Entries supplied:
╔══
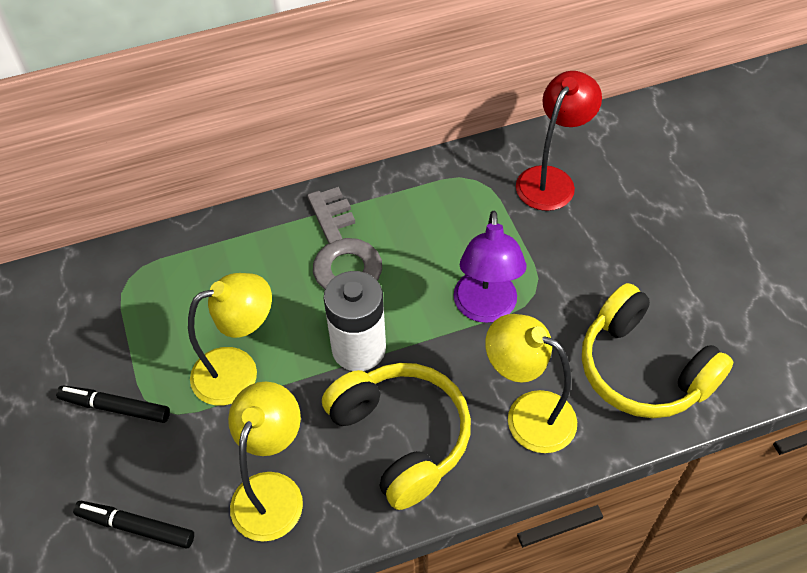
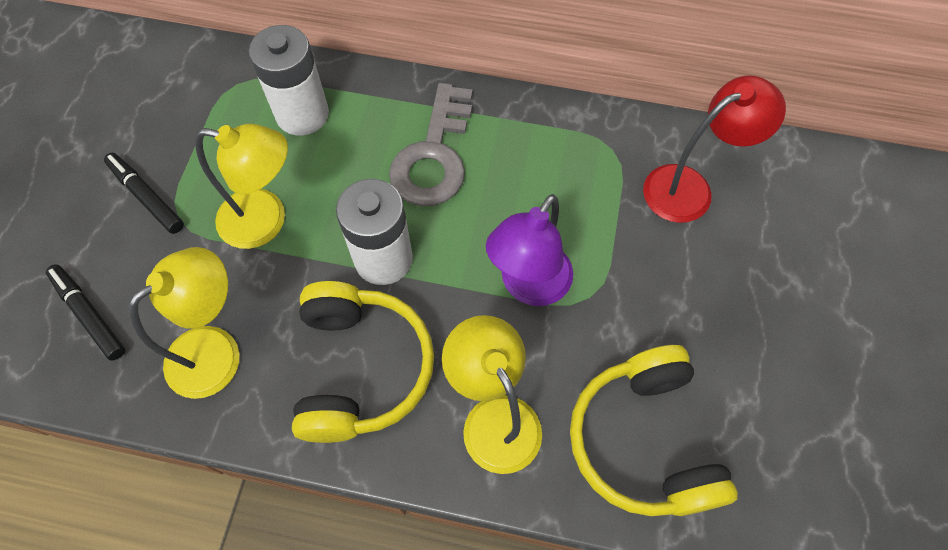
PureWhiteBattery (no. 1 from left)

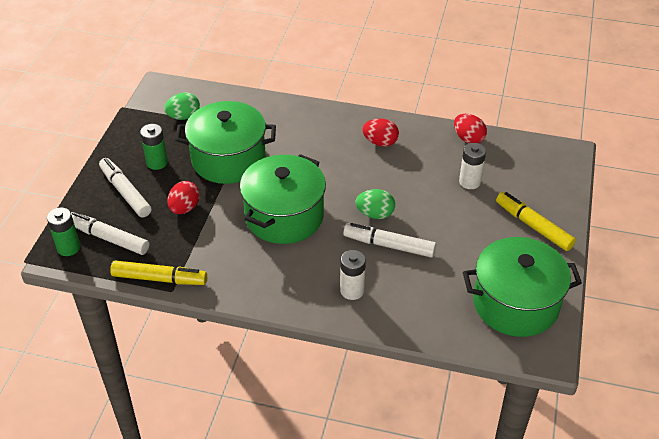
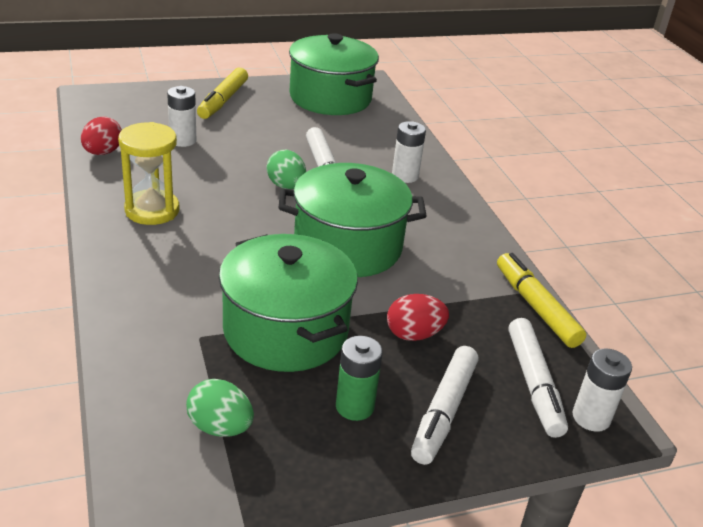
GoldenSandTimer
PureWhiteBattery (no. 3 from left)

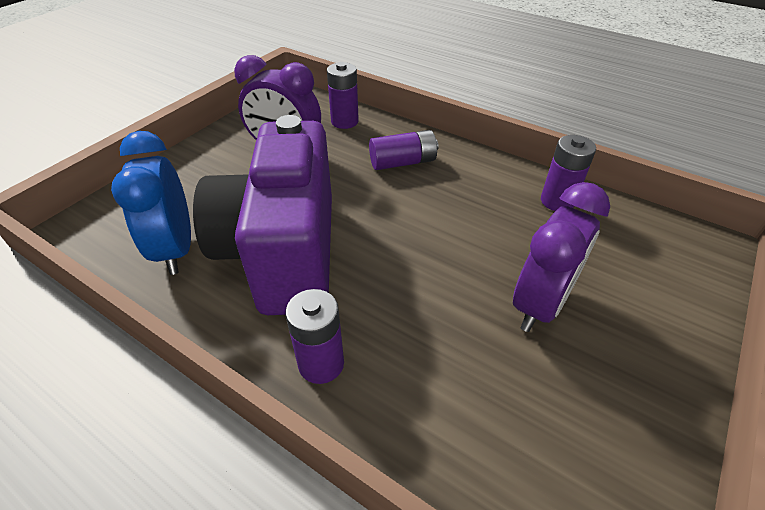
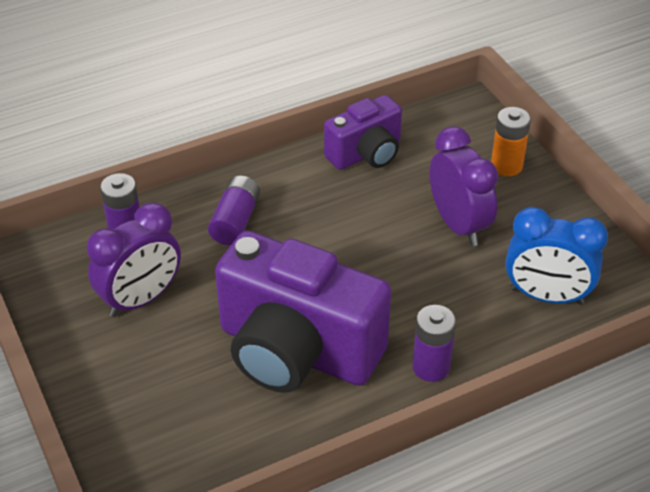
CobaltAlarmClock
RoyalPurpleCompactCamera (no. 2 from left)
BrightOrangeBattery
╚══
Exercise instructions:
Once you have counted the lines above that hold the word "from", report only that total.

Result:
3